= Beginning of Section =
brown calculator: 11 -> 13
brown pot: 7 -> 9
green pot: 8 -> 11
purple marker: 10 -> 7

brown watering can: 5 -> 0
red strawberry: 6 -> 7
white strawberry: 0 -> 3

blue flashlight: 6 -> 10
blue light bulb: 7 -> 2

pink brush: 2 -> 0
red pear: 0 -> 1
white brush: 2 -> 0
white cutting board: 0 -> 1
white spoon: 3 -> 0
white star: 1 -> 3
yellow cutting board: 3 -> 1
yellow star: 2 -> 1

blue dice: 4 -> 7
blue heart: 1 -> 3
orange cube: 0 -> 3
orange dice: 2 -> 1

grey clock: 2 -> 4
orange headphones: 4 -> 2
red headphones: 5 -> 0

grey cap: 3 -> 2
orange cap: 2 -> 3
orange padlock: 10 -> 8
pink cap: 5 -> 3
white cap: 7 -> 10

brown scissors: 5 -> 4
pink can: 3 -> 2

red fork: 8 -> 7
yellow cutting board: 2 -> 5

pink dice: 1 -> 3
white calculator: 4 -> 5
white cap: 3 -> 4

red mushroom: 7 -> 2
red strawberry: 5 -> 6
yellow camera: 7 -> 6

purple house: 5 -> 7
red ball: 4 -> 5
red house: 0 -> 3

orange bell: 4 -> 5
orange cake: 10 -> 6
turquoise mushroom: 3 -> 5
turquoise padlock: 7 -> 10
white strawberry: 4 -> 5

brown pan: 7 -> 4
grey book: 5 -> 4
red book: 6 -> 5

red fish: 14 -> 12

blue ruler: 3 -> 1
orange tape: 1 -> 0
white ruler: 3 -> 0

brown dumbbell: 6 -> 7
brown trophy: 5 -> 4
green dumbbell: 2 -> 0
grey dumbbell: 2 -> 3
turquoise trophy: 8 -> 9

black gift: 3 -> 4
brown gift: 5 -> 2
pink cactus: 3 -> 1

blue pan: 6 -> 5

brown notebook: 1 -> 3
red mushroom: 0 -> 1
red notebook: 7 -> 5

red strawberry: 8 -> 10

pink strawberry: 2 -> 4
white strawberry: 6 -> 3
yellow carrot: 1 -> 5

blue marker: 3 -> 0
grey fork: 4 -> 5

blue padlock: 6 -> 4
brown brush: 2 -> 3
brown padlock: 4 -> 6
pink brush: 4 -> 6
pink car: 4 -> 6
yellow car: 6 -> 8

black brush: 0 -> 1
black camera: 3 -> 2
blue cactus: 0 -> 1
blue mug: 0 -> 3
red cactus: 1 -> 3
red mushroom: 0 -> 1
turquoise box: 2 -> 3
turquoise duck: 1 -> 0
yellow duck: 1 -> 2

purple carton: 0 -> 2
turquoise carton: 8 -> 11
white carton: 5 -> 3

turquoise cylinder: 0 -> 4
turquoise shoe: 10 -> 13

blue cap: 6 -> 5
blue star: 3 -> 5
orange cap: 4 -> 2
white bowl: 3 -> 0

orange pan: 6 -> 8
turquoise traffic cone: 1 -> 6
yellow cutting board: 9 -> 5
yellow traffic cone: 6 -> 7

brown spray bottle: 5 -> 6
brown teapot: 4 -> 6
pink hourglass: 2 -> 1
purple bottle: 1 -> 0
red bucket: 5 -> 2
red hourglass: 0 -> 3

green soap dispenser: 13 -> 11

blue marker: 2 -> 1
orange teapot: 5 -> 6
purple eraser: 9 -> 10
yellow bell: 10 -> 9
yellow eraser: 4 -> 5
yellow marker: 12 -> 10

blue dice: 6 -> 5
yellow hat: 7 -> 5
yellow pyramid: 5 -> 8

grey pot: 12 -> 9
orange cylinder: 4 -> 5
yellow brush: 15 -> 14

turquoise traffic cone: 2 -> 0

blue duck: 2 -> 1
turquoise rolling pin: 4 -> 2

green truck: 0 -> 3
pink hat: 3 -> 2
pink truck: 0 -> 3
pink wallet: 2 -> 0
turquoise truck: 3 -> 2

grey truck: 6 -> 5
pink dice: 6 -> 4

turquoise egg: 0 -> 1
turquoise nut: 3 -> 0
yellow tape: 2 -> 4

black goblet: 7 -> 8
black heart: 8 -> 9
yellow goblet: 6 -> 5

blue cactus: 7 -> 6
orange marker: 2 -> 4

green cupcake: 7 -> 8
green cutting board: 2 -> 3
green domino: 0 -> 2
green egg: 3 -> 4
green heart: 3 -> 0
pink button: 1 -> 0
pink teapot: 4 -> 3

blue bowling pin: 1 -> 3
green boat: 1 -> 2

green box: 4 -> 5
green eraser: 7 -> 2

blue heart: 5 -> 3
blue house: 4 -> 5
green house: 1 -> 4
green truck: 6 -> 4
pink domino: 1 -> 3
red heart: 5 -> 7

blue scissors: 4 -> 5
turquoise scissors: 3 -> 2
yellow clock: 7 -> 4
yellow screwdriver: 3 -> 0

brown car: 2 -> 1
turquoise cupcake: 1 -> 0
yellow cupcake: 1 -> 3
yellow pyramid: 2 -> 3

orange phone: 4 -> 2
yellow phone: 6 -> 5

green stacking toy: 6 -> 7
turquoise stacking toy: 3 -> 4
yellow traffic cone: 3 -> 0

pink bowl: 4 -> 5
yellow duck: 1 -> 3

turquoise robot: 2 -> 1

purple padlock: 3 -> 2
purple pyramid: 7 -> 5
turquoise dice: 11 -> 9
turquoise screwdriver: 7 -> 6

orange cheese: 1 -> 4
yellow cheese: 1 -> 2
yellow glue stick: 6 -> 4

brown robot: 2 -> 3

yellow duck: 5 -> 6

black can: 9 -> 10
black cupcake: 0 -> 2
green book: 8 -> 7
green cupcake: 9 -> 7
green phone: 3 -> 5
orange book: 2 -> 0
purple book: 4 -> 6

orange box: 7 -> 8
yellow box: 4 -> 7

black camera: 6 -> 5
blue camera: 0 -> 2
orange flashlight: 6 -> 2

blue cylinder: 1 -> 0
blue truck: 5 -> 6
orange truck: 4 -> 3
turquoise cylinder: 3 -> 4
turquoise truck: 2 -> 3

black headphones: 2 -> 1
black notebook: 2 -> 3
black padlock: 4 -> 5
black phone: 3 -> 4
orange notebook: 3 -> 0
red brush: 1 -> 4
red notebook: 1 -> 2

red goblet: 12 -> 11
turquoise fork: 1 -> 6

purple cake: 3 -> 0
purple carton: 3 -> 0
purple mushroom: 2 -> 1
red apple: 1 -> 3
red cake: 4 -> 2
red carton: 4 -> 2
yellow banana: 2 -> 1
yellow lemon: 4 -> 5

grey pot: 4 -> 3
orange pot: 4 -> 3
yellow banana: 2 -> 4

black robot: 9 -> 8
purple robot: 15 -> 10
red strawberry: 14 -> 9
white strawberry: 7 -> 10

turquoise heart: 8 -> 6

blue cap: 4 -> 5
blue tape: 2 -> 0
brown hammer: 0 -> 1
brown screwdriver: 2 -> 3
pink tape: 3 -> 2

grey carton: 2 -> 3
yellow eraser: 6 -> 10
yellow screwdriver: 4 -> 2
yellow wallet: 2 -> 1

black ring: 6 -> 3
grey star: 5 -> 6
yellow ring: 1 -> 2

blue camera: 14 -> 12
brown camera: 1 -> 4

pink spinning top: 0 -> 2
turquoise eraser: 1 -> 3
= End of Section =
• What to produce
Write out each line of the data above again, exactly as given.

• Answer section
brown calculator: 11 -> 13
brown pot: 7 -> 9
green pot: 8 -> 11
purple marker: 10 -> 7

brown watering can: 5 -> 0
red strawberry: 6 -> 7
white strawberry: 0 -> 3

blue flashlight: 6 -> 10
blue light bulb: 7 -> 2

pink brush: 2 -> 0
red pear: 0 -> 1
white brush: 2 -> 0
white cutting board: 0 -> 1
white spoon: 3 -> 0
white star: 1 -> 3
yellow cutting board: 3 -> 1
yellow star: 2 -> 1

blue dice: 4 -> 7
blue heart: 1 -> 3
orange cube: 0 -> 3
orange dice: 2 -> 1

grey clock: 2 -> 4
orange headphones: 4 -> 2
red headphones: 5 -> 0

grey cap: 3 -> 2
orange cap: 2 -> 3
orange padlock: 10 -> 8
pink cap: 5 -> 3
white cap: 7 -> 10

brown scissors: 5 -> 4
pink can: 3 -> 2

red fork: 8 -> 7
yellow cutting board: 2 -> 5

pink dice: 1 -> 3
white calculator: 4 -> 5
white cap: 3 -> 4

red mushroom: 7 -> 2
red strawberry: 5 -> 6
yellow camera: 7 -> 6

purple house: 5 -> 7
red ball: 4 -> 5
red house: 0 -> 3

orange bell: 4 -> 5
orange cake: 10 -> 6
turquoise mushroom: 3 -> 5
turquoise padlock: 7 -> 10
white strawberry: 4 -> 5

brown pan: 7 -> 4
grey book: 5 -> 4
red book: 6 -> 5

red fish: 14 -> 12

blue ruler: 3 -> 1
orange tape: 1 -> 0
white ruler: 3 -> 0

brown dumbbell: 6 -> 7
brown trophy: 5 -> 4
green dumbbell: 2 -> 0
grey dumbbell: 2 -> 3
turquoise trophy: 8 -> 9

black gift: 3 -> 4
brown gift: 5 -> 2
pink cactus: 3 -> 1

blue pan: 6 -> 5

brown notebook: 1 -> 3
red mushroom: 0 -> 1
red notebook: 7 -> 5

red strawberry: 8 -> 10

pink strawberry: 2 -> 4
white strawberry: 6 -> 3
yellow carrot: 1 -> 5

blue marker: 3 -> 0
grey fork: 4 -> 5

blue padlock: 6 -> 4
brown brush: 2 -> 3
brown padlock: 4 -> 6
pink brush: 4 -> 6
pink car: 4 -> 6
yellow car: 6 -> 8

black brush: 0 -> 1
black camera: 3 -> 2
blue cactus: 0 -> 1
blue mug: 0 -> 3
red cactus: 1 -> 3
red mushroom: 0 -> 1
turquoise box: 2 -> 3
turquoise duck: 1 -> 0
yellow duck: 1 -> 2

purple carton: 0 -> 2
turquoise carton: 8 -> 11
white carton: 5 -> 3

turquoise cylinder: 0 -> 4
turquoise shoe: 10 -> 13

blue cap: 6 -> 5
blue star: 3 -> 5
orange cap: 4 -> 2
white bowl: 3 -> 0

orange pan: 6 -> 8
turquoise traffic cone: 1 -> 6
yellow cutting board: 9 -> 5
yellow traffic cone: 6 -> 7

brown spray bottle: 5 -> 6
brown teapot: 4 -> 6
pink hourglass: 2 -> 1
purple bottle: 1 -> 0
red bucket: 5 -> 2
red hourglass: 0 -> 3

green soap dispenser: 13 -> 11

blue marker: 2 -> 1
orange teapot: 5 -> 6
purple eraser: 9 -> 10
yellow bell: 10 -> 9
yellow eraser: 4 -> 5
yellow marker: 12 -> 10

blue dice: 6 -> 5
yellow hat: 7 -> 5
yellow pyramid: 5 -> 8

grey pot: 12 -> 9
orange cylinder: 4 -> 5
yellow brush: 15 -> 14

turquoise traffic cone: 2 -> 0

blue duck: 2 -> 1
turquoise rolling pin: 4 -> 2

green truck: 0 -> 3
pink hat: 3 -> 2
pink truck: 0 -> 3
pink wallet: 2 -> 0
turquoise truck: 3 -> 2

grey truck: 6 -> 5
pink dice: 6 -> 4

turquoise egg: 0 -> 1
turquoise nut: 3 -> 0
yellow tape: 2 -> 4

black goblet: 7 -> 8
black heart: 8 -> 9
yellow goblet: 6 -> 5

blue cactus: 7 -> 6
orange marker: 2 -> 4

green cupcake: 7 -> 8
green cutting board: 2 -> 3
green domino: 0 -> 2
green egg: 3 -> 4
green heart: 3 -> 0
pink button: 1 -> 0
pink teapot: 4 -> 3

blue bowling pin: 1 -> 3
green boat: 1 -> 2

green box: 4 -> 5
green eraser: 7 -> 2

blue heart: 5 -> 3
blue house: 4 -> 5
green house: 1 -> 4
green truck: 6 -> 4
pink domino: 1 -> 3
red heart: 5 -> 7

blue scissors: 4 -> 5
turquoise scissors: 3 -> 2
yellow clock: 7 -> 4
yellow screwdriver: 3 -> 0

brown car: 2 -> 1
turquoise cupcake: 1 -> 0
yellow cupcake: 1 -> 3
yellow pyramid: 2 -> 3

orange phone: 4 -> 2
yellow phone: 6 -> 5

green stacking toy: 6 -> 7
turquoise stacking toy: 3 -> 4
yellow traffic cone: 3 -> 0

pink bowl: 4 -> 5
yellow duck: 1 -> 3

turquoise robot: 2 -> 1

purple padlock: 3 -> 2
purple pyramid: 7 -> 5
turquoise dice: 11 -> 9
turquoise screwdriver: 7 -> 6

orange cheese: 1 -> 4
yellow cheese: 1 -> 2
yellow glue stick: 6 -> 4

brown robot: 2 -> 3

yellow duck: 5 -> 6

black can: 9 -> 10
black cupcake: 0 -> 2
green book: 8 -> 7
green cupcake: 9 -> 7
green phone: 3 -> 5
orange book: 2 -> 0
purple book: 4 -> 6

orange box: 7 -> 8
yellow box: 4 -> 7

black camera: 6 -> 5
blue camera: 0 -> 2
orange flashlight: 6 -> 2

blue cylinder: 1 -> 0
blue truck: 5 -> 6
orange truck: 4 -> 3
turquoise cylinder: 3 -> 4
turquoise truck: 2 -> 3

black headphones: 2 -> 1
black notebook: 2 -> 3
black padlock: 4 -> 5
black phone: 3 -> 4
orange notebook: 3 -> 0
red brush: 1 -> 4
red notebook: 1 -> 2

red goblet: 12 -> 11
turquoise fork: 1 -> 6

purple cake: 3 -> 0
purple carton: 3 -> 0
purple mushroom: 2 -> 1
red apple: 1 -> 3
red cake: 4 -> 2
red carton: 4 -> 2
yellow banana: 2 -> 1
yellow lemon: 4 -> 5

grey pot: 4 -> 3
orange pot: 4 -> 3
yellow banana: 2 -> 4

black robot: 9 -> 8
purple robot: 15 -> 10
red strawberry: 14 -> 9
white strawberry: 7 -> 10

turquoise heart: 8 -> 6

blue cap: 4 -> 5
blue tape: 2 -> 0
brown hammer: 0 -> 1
brown screwdriver: 2 -> 3
pink tape: 3 -> 2

grey carton: 2 -> 3
yellow eraser: 6 -> 10
yellow screwdriver: 4 -> 2
yellow wallet: 2 -> 1

black ring: 6 -> 3
grey star: 5 -> 6
yellow ring: 1 -> 2

blue camera: 14 -> 12
brown camera: 1 -> 4

pink spinning top: 0 -> 2
turquoise eraser: 1 -> 3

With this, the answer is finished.